**Problem to work on**:
Pictures are to be excluded. Please print only the lines from the one containing "U5: NOT 74HC04" through the end of the data, exactly as they appear.

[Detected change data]

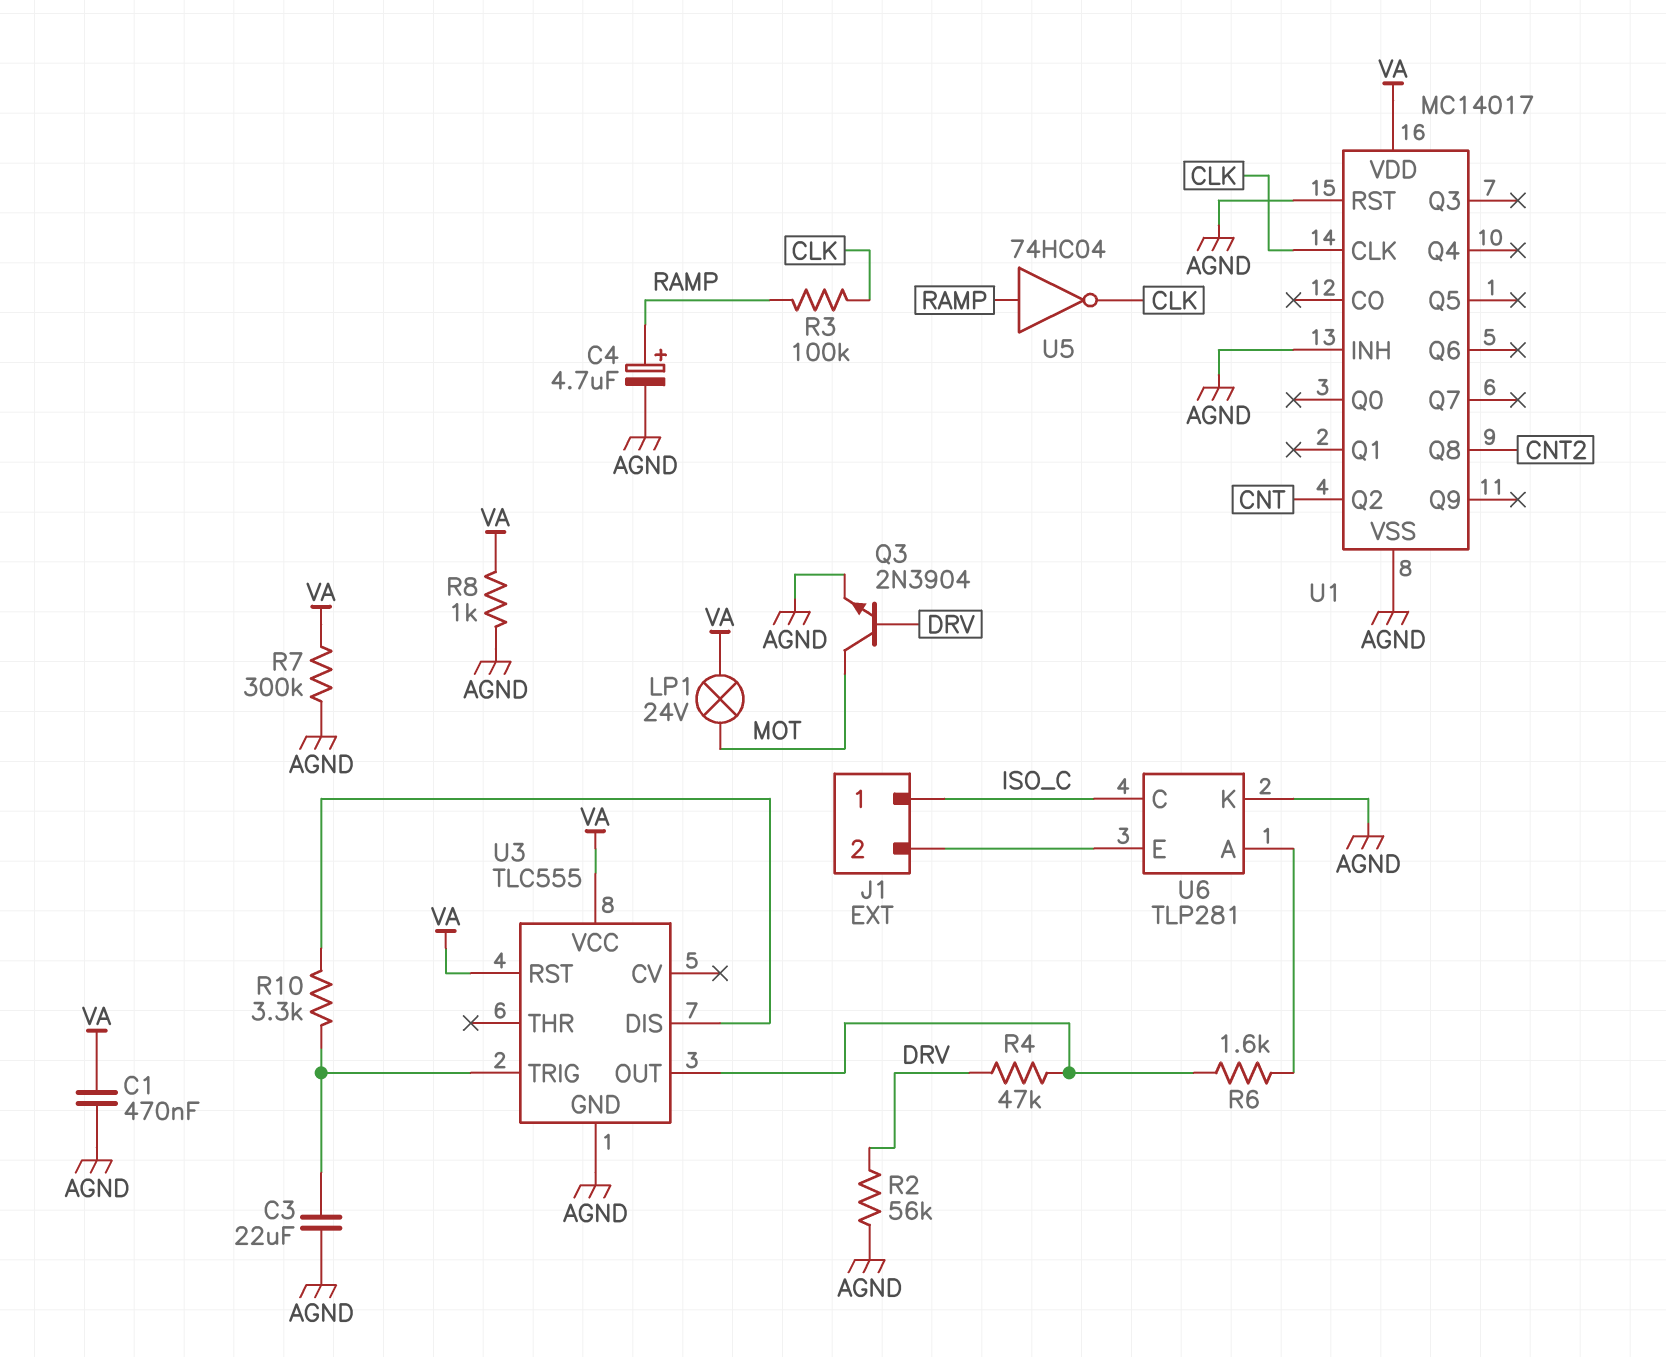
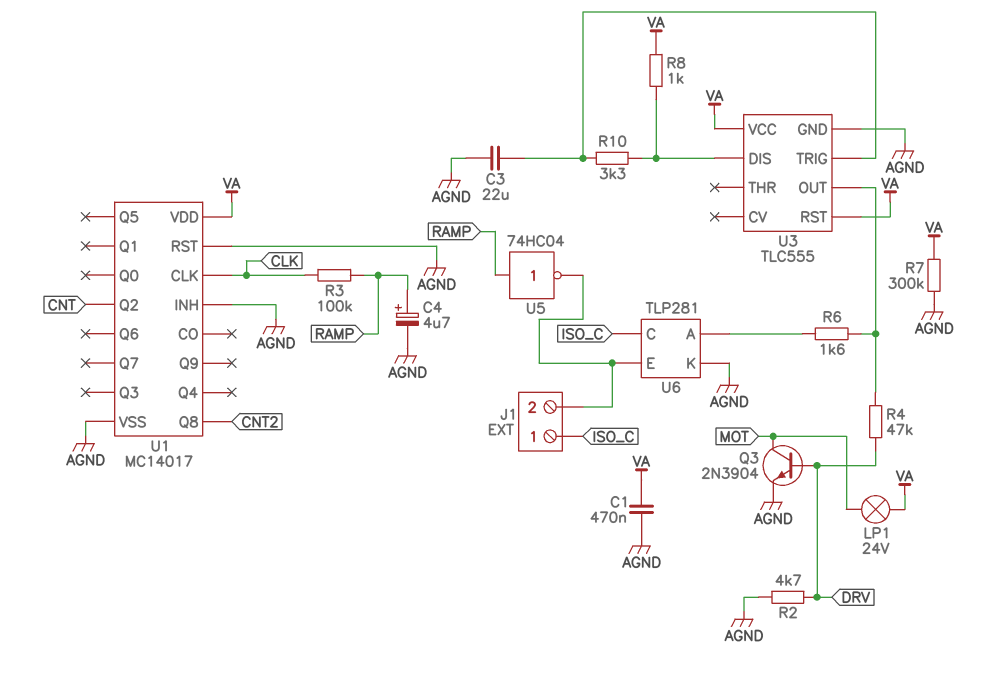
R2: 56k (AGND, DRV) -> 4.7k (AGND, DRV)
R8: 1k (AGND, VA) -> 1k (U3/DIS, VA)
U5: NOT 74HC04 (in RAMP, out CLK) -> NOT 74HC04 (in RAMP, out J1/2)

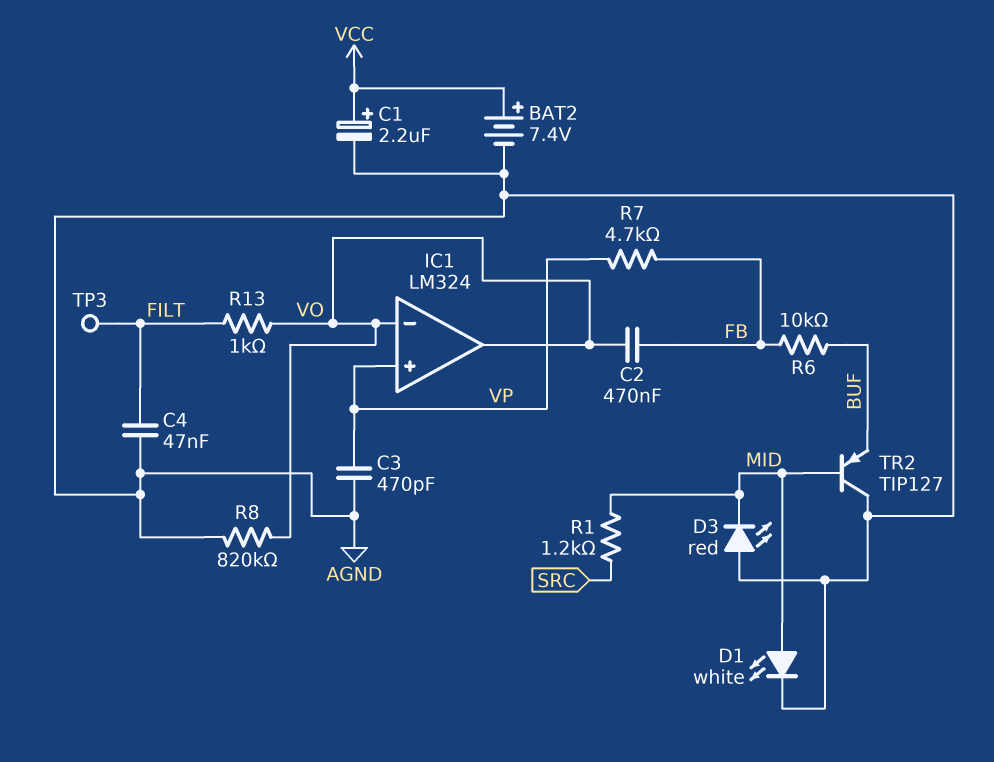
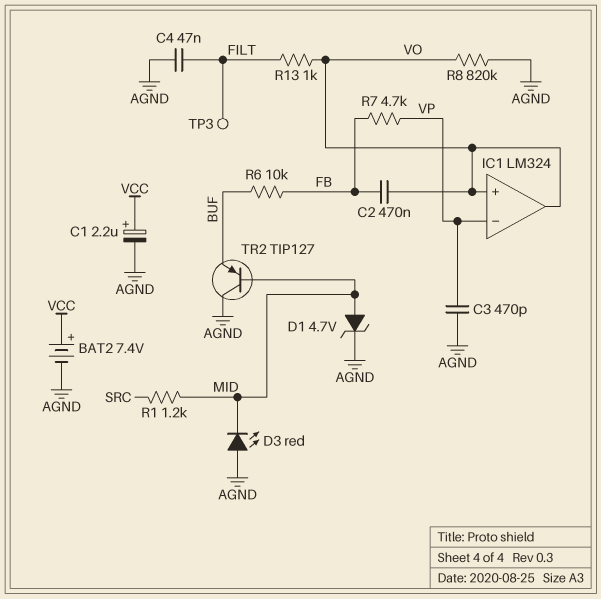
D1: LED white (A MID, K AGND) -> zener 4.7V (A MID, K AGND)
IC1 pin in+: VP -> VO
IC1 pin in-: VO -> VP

**Task output**:
U5: NOT 74HC04 (in RAMP, out CLK) -> NOT 74HC04 (in RAMP, out J1/2)

D1: LED white (A MID, K AGND) -> zener 4.7V (A MID, K AGND)
IC1 pin in+: VP -> VO
IC1 pin in-: VO -> VP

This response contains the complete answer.